**Task:** Please output the following records exactly. Leave every image out.

[Start of Attachment]

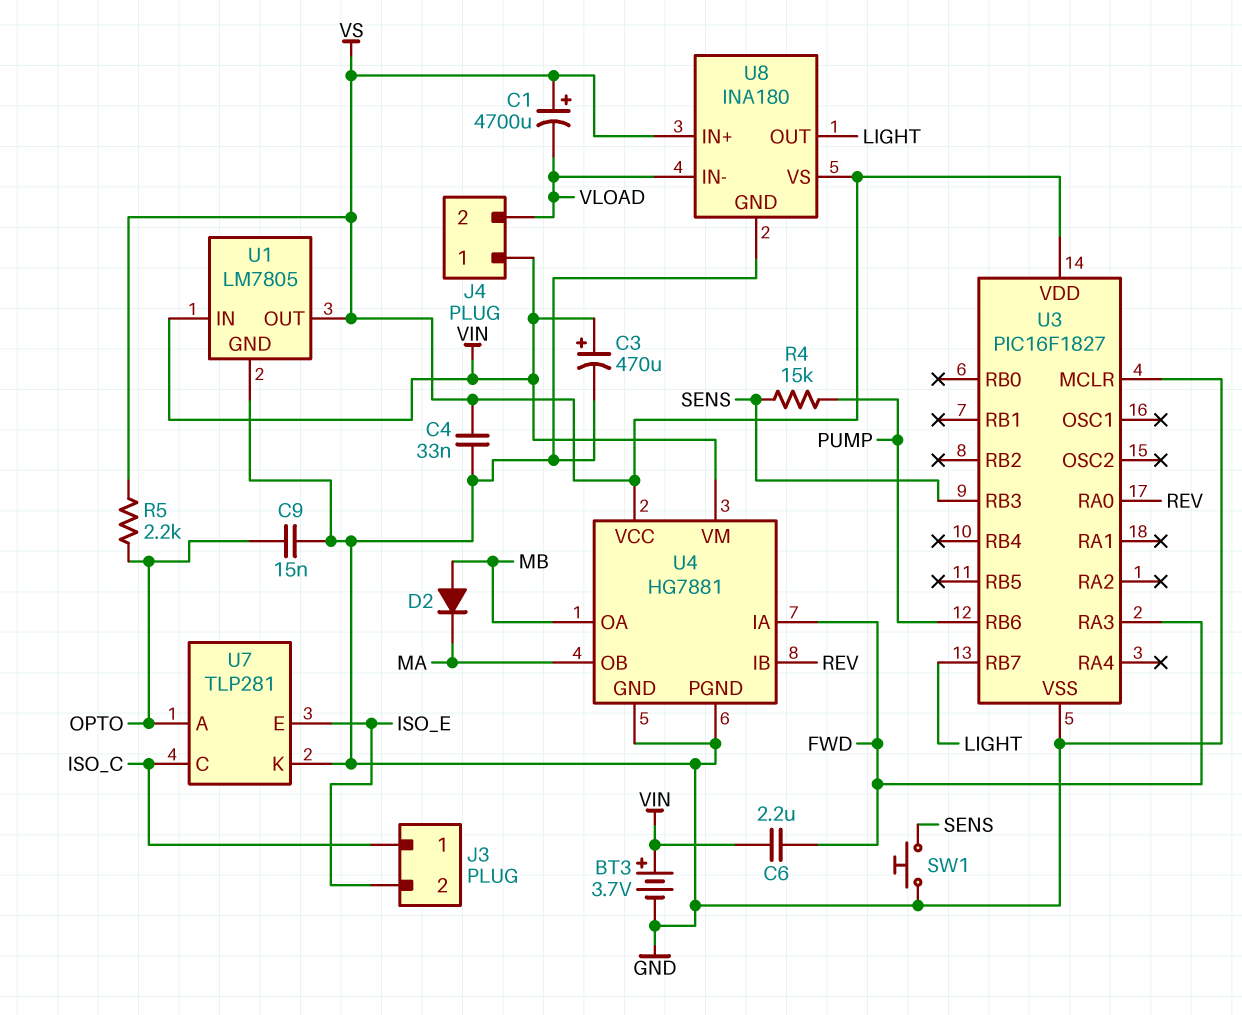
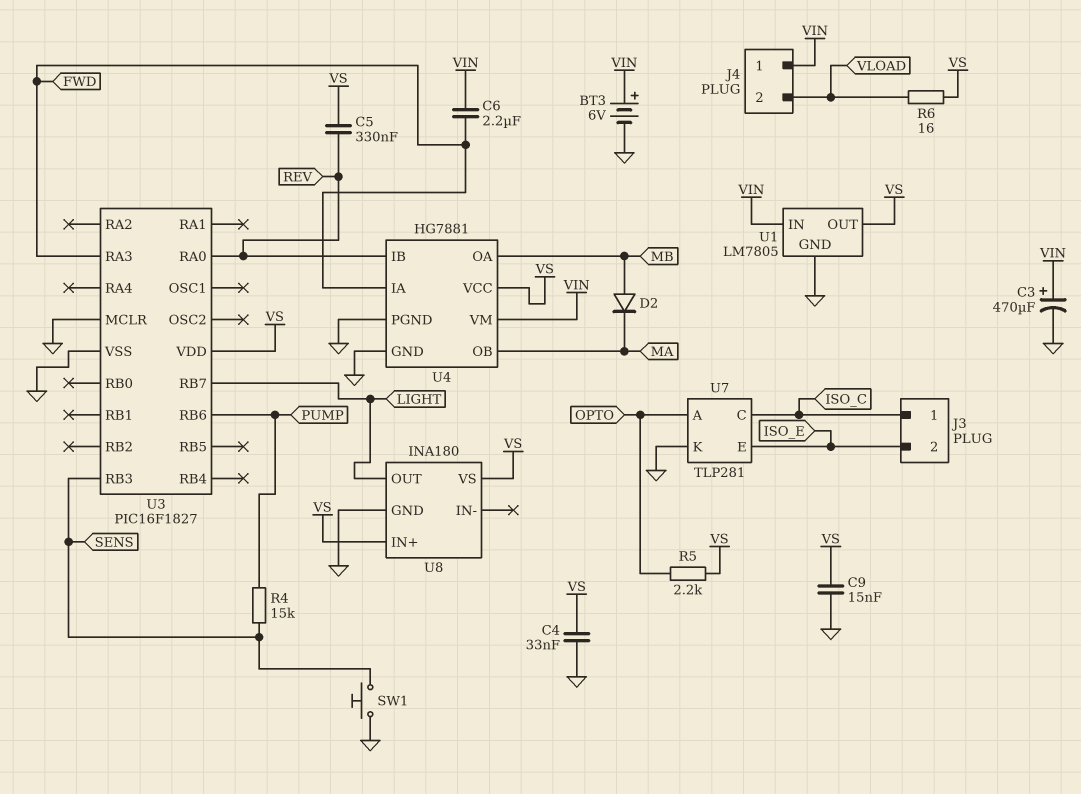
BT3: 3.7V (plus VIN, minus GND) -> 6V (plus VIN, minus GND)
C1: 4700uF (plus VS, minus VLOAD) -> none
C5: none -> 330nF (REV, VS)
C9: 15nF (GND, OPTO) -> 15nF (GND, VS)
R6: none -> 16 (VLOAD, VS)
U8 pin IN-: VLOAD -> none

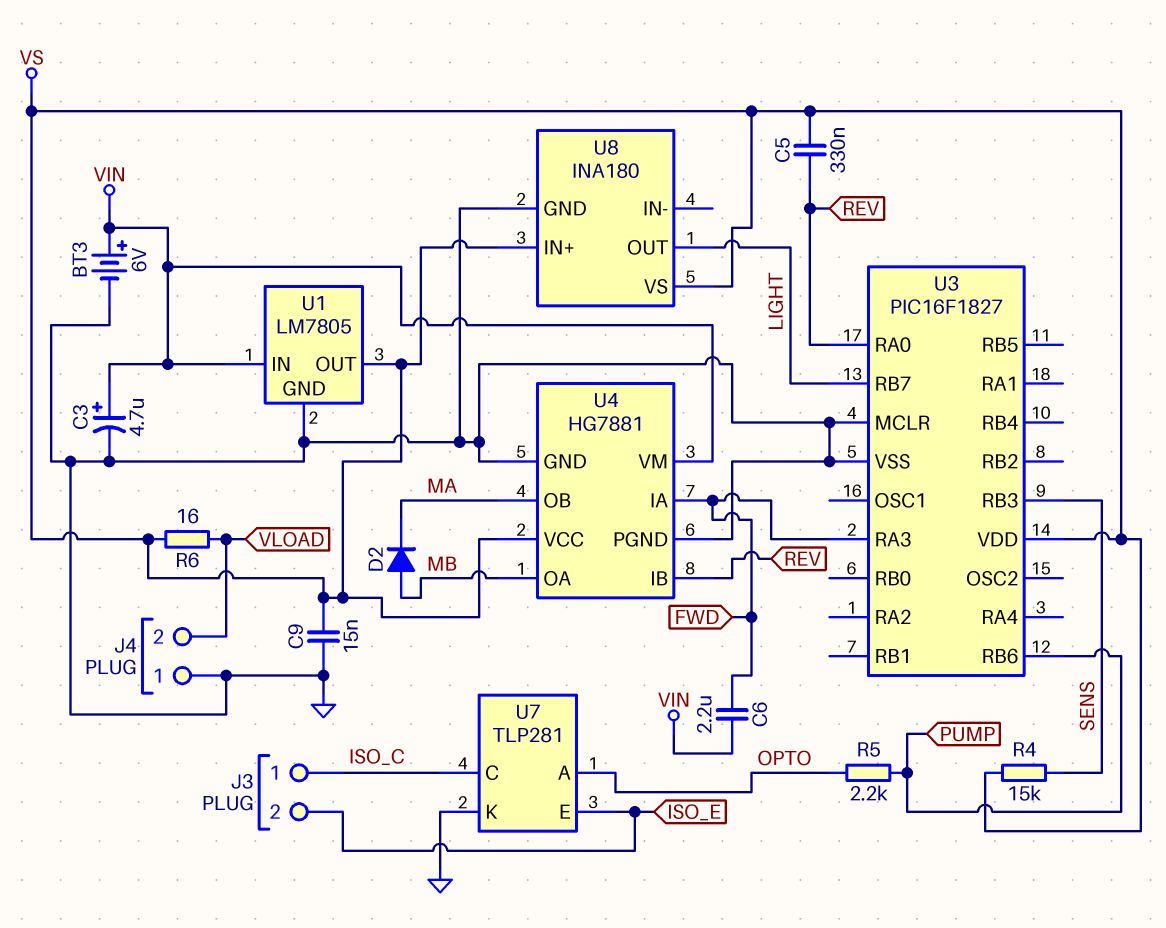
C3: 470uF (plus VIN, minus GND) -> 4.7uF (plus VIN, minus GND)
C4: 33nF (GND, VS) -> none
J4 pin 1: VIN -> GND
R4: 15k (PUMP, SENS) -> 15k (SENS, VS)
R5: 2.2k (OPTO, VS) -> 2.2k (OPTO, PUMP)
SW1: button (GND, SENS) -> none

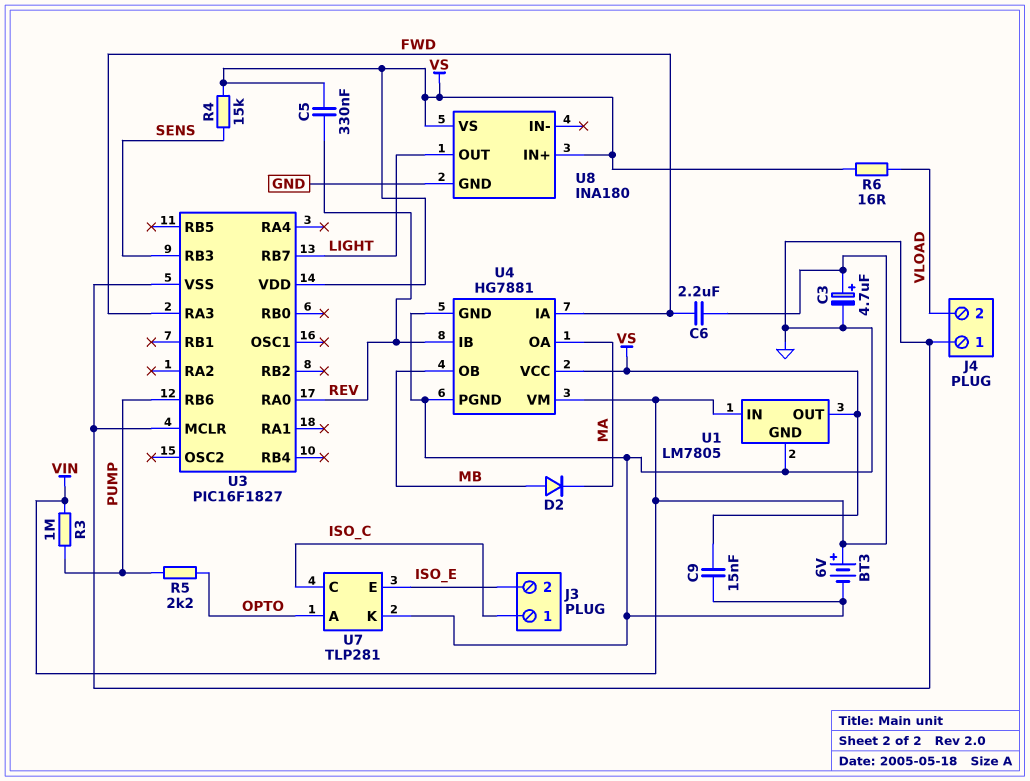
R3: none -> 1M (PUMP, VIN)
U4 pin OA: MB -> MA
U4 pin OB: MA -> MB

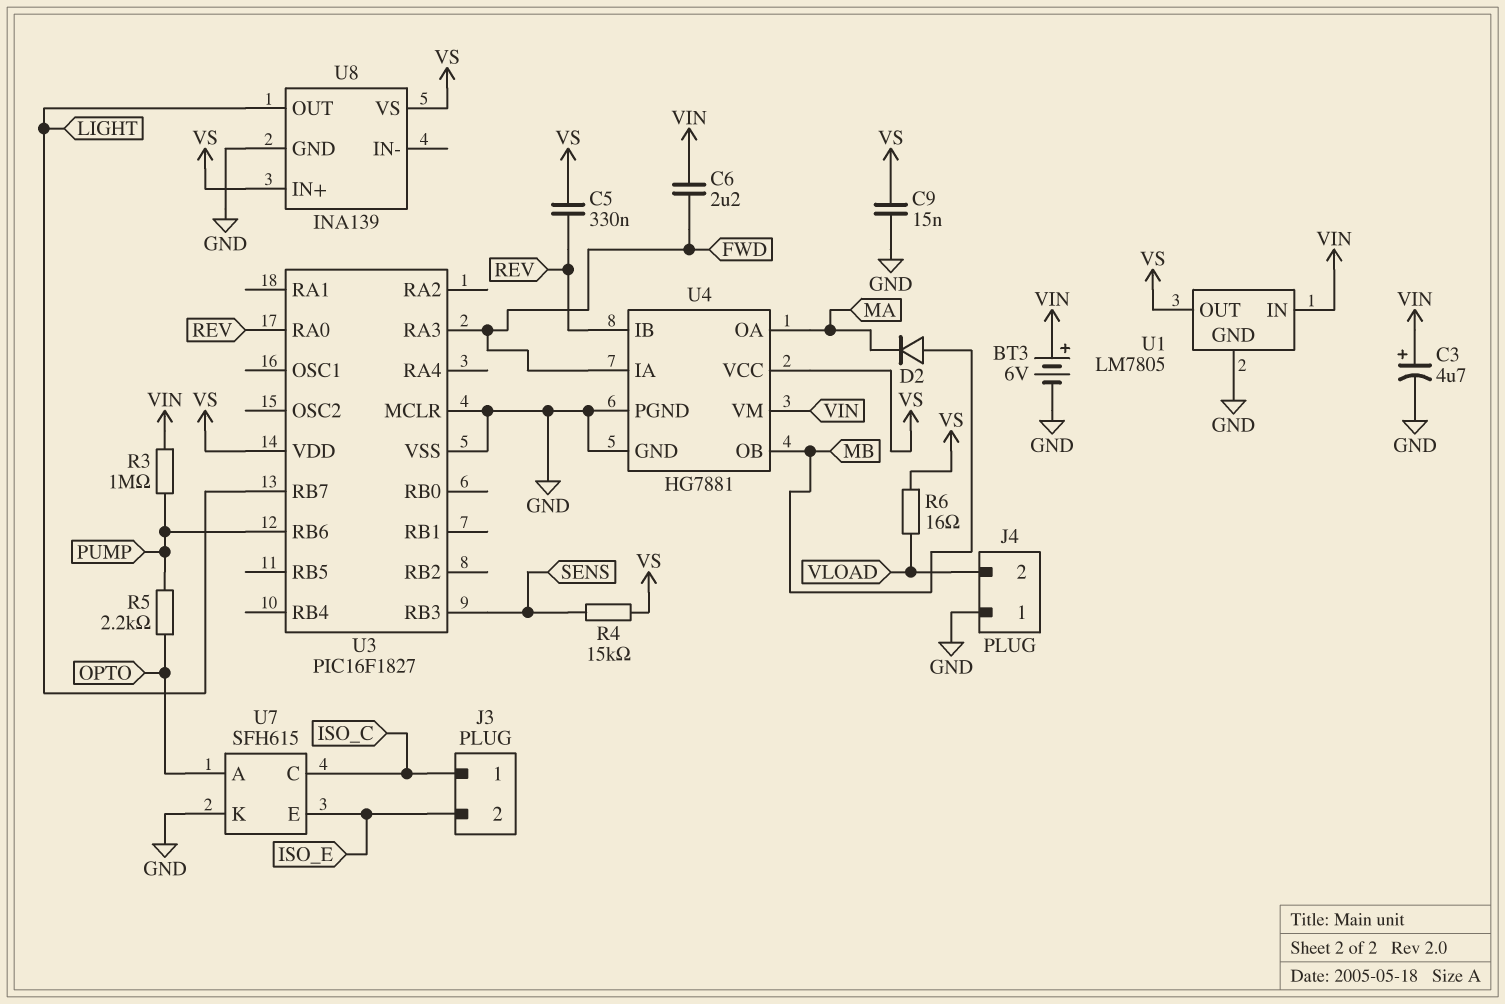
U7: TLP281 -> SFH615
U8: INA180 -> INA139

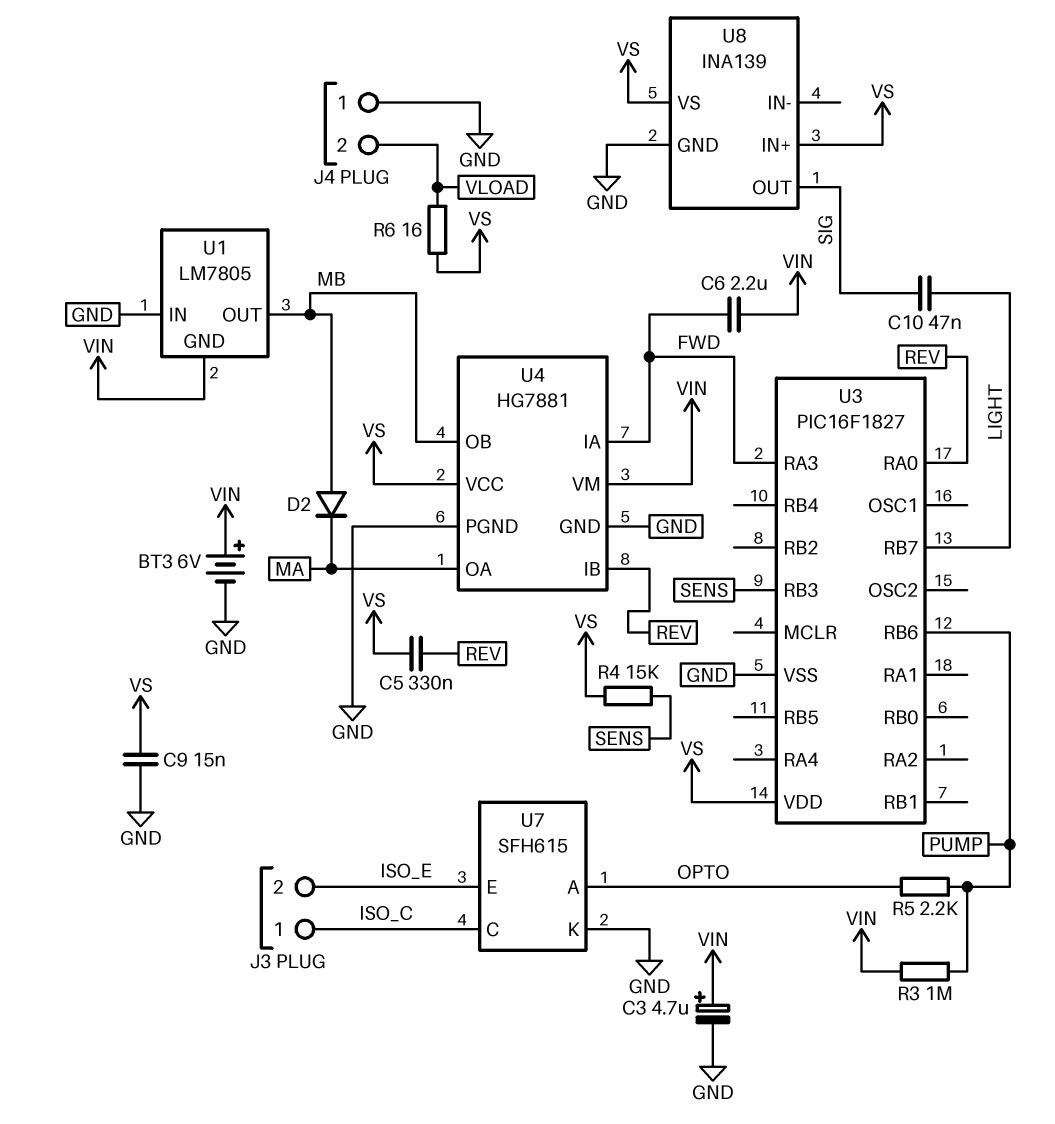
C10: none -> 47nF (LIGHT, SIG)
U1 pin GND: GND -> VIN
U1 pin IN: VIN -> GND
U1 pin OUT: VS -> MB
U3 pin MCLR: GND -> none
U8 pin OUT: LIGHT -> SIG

[End of Attachment]

**Written answer:**
BT3: 3.7V (plus VIN, minus GND) -> 6V (plus VIN, minus GND)
C1: 4700uF (plus VS, minus VLOAD) -> none
C5: none -> 330nF (REV, VS)
C9: 15nF (GND, OPTO) -> 15nF (GND, VS)
R6: none -> 16 (VLOAD, VS)
U8 pin IN-: VLOAD -> none

C3: 470uF (plus VIN, minus GND) -> 4.7uF (plus VIN, minus GND)
C4: 33nF (GND, VS) -> none
J4 pin 1: VIN -> GND
R4: 15k (PUMP, SENS) -> 15k (SENS, VS)
R5: 2.2k (OPTO, VS) -> 2.2k (OPTO, PUMP)
SW1: button (GND, SENS) -> none

R3: none -> 1M (PUMP, VIN)
U4 pin OA: MB -> MA
U4 pin OB: MA -> MB

U7: TLP281 -> SFH615
U8: INA180 -> INA139

C10: none -> 47nF (LIGHT, SIG)
U1 pin GND: GND -> VIN
U1 pin IN: VIN -> GND
U1 pin OUT: VS -> MB
U3 pin MCLR: GND -> none
U8 pin OUT: LIGHT -> SIG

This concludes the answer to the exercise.